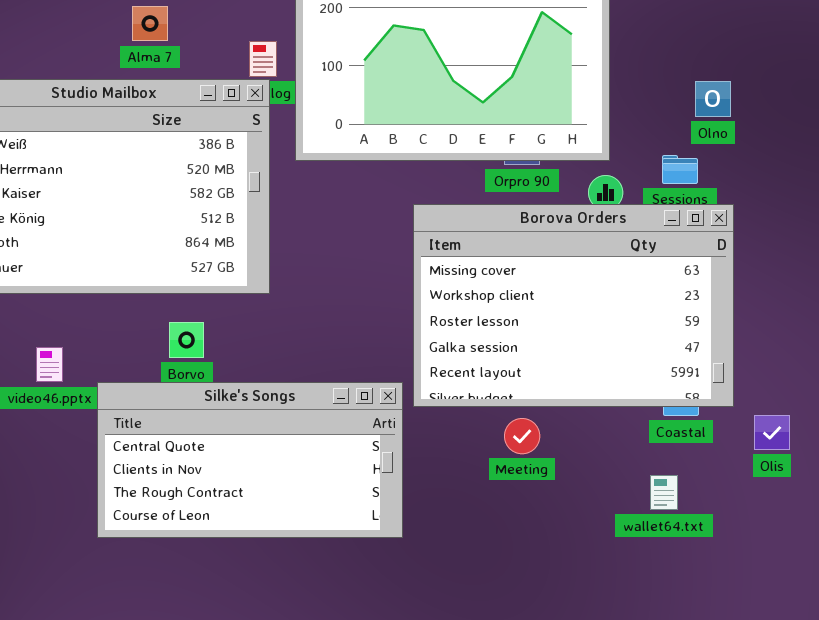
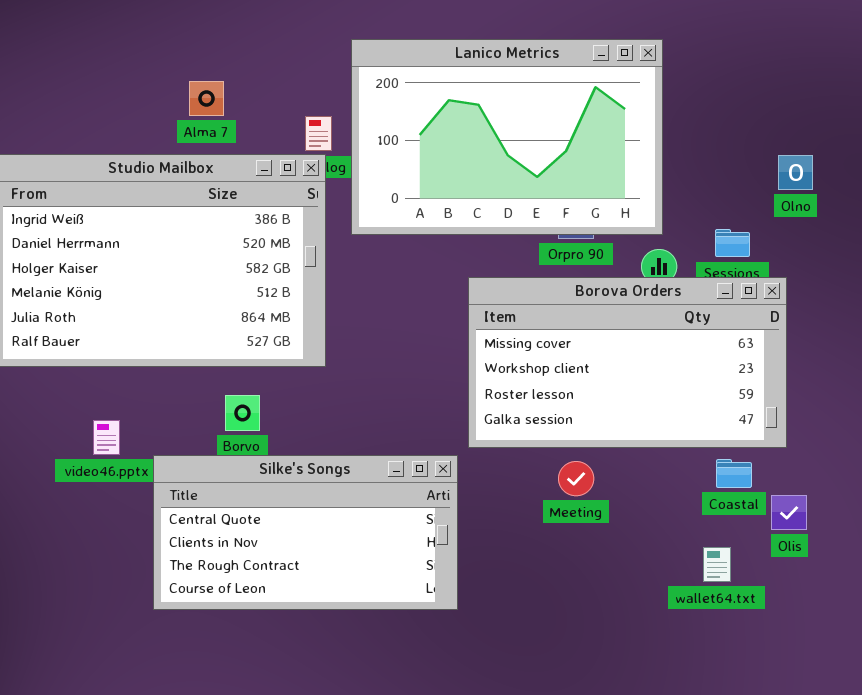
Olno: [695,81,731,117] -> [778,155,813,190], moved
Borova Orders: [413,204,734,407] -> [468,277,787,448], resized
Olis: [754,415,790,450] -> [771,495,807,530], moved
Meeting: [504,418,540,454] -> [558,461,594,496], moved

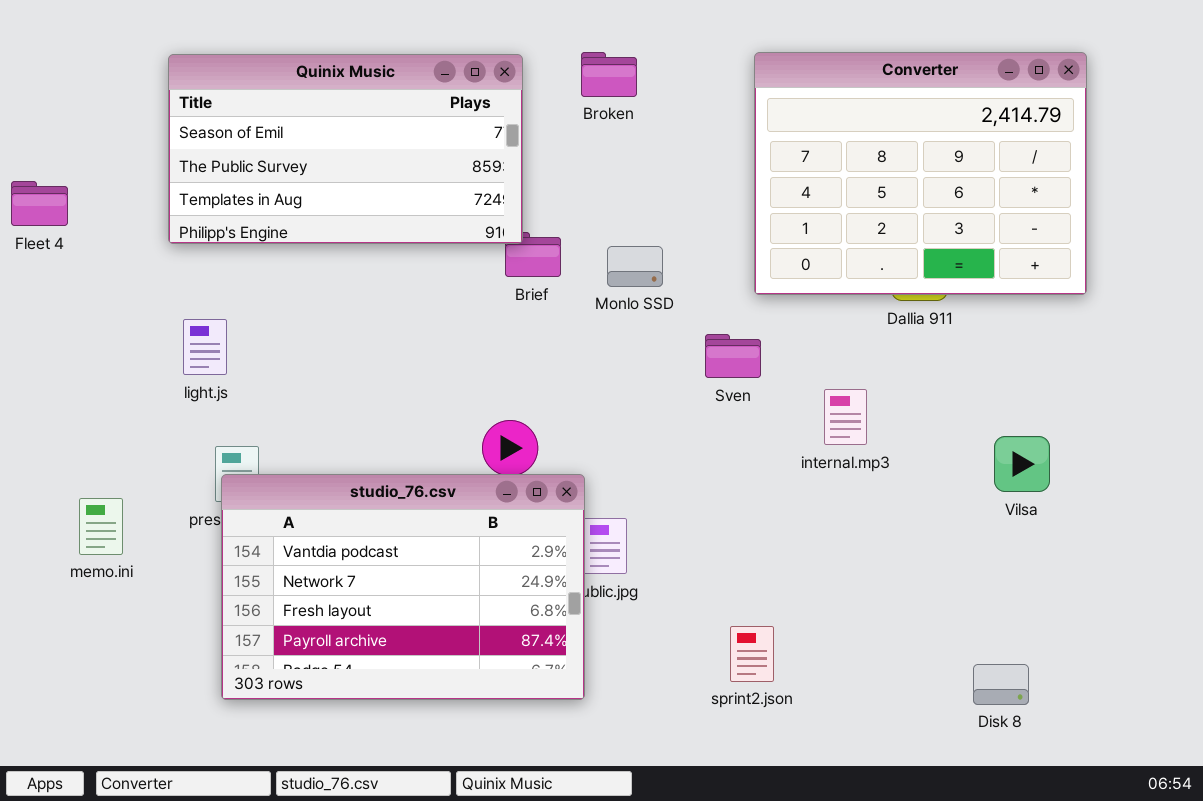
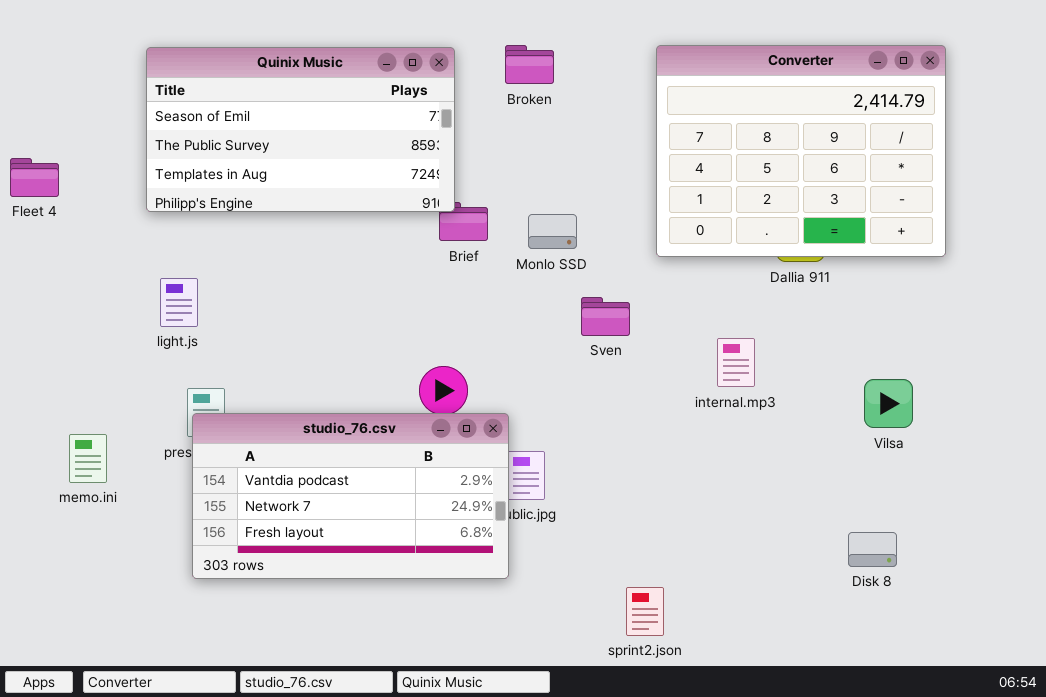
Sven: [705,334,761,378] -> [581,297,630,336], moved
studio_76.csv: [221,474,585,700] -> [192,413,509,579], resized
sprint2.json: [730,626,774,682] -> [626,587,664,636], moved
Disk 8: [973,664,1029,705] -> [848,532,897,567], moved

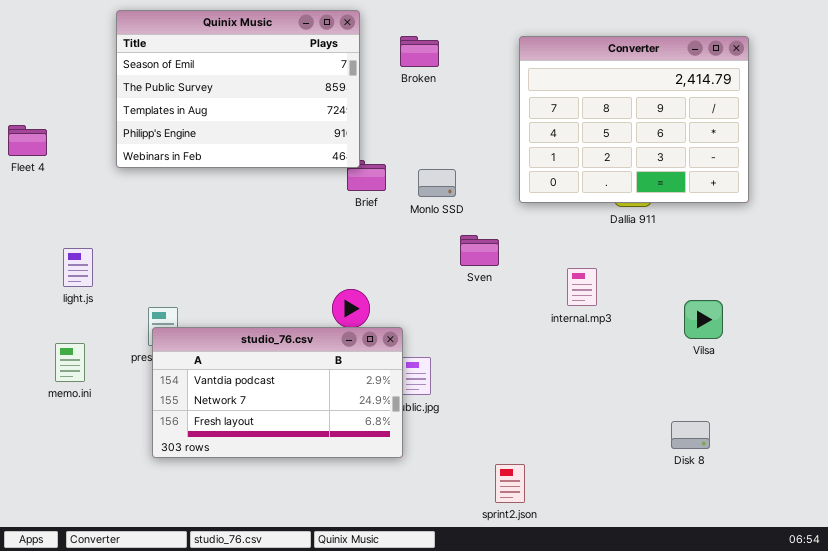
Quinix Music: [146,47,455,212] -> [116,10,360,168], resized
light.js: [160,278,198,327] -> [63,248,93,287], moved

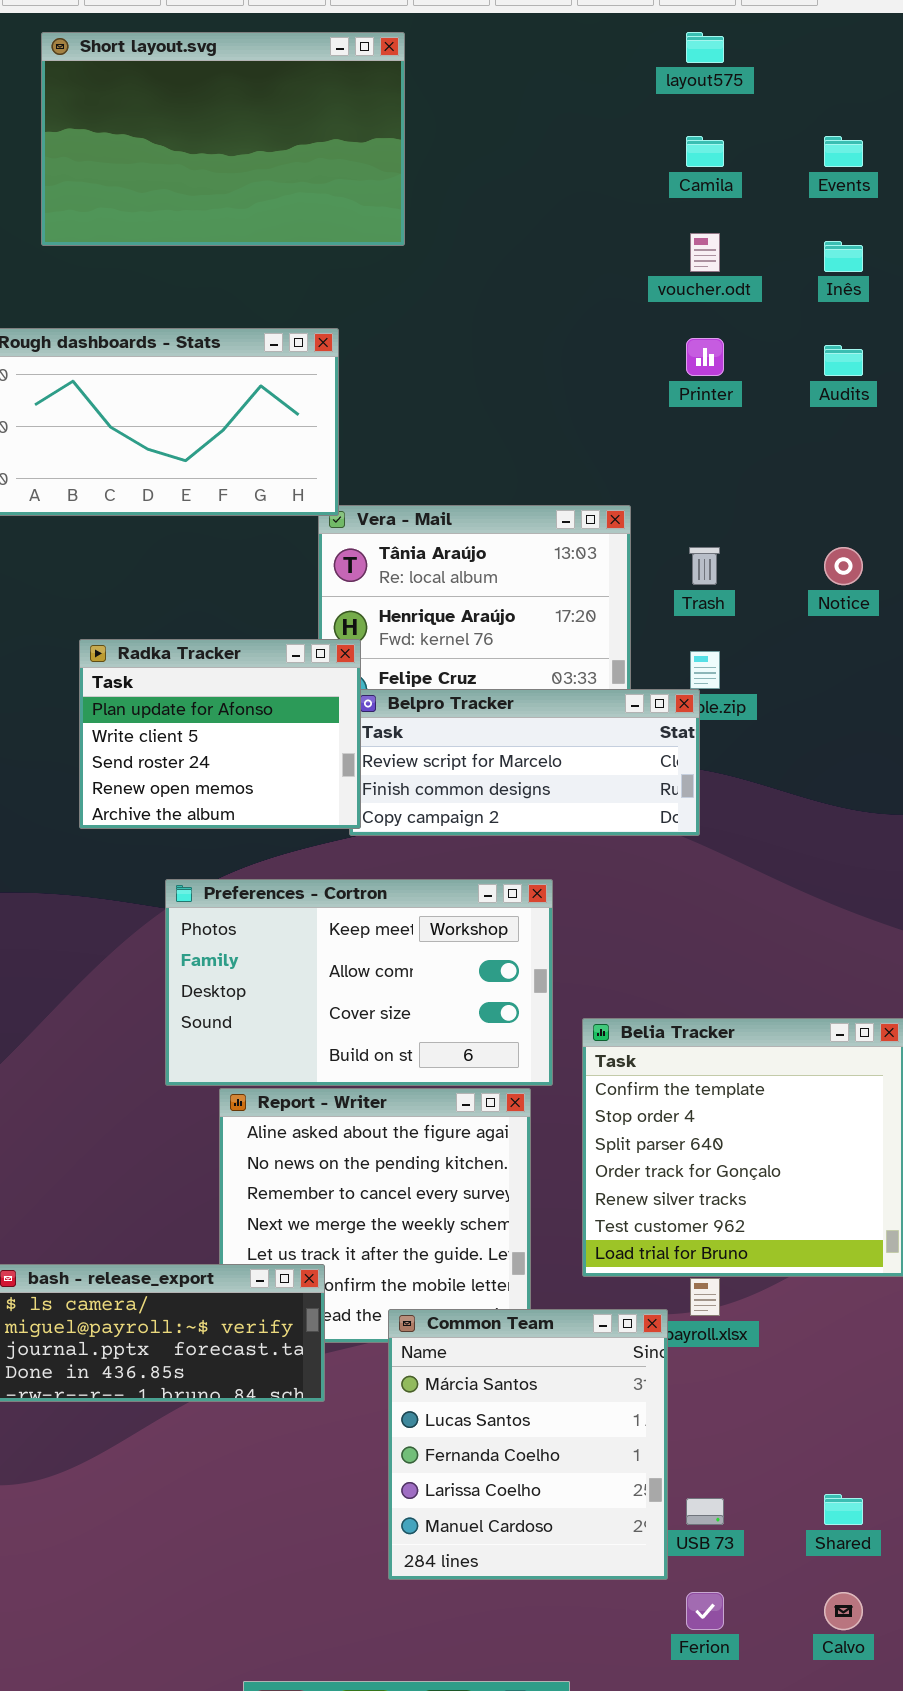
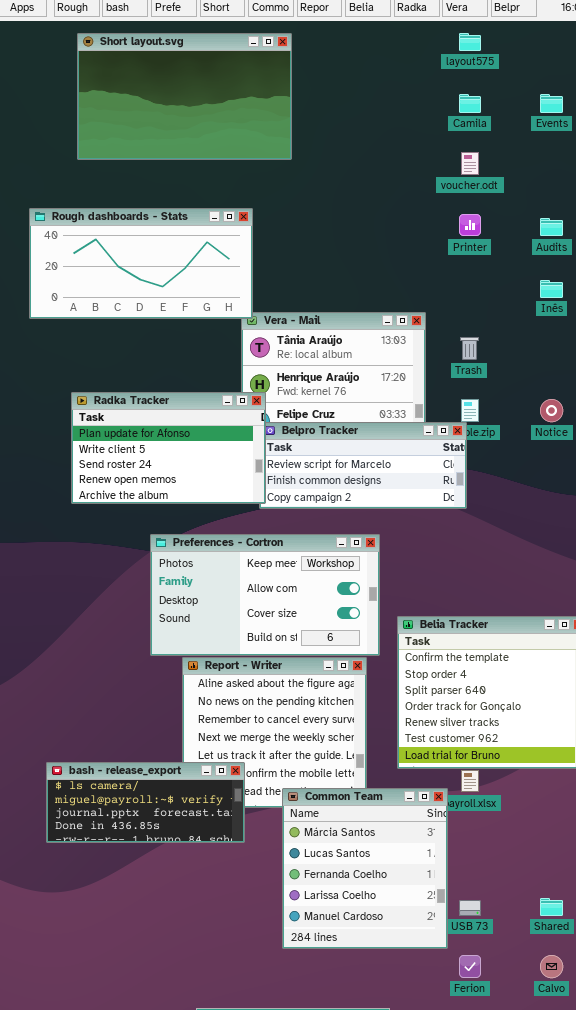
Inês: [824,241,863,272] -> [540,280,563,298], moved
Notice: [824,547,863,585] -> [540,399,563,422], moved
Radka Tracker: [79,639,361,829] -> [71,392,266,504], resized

◆ TASK DETAILS
Filter the lines above so that only those with the string "resized" remain, then copy them.

◆ EXERCISE OUTPUT
Borova Orders: [413,204,734,407] -> [468,277,787,448], resized
studio_76.csv: [221,474,585,700] -> [192,413,509,579], resized
Quinix Music: [146,47,455,212] -> [116,10,360,168], resized
Radka Tracker: [79,639,361,829] -> [71,392,266,504], resized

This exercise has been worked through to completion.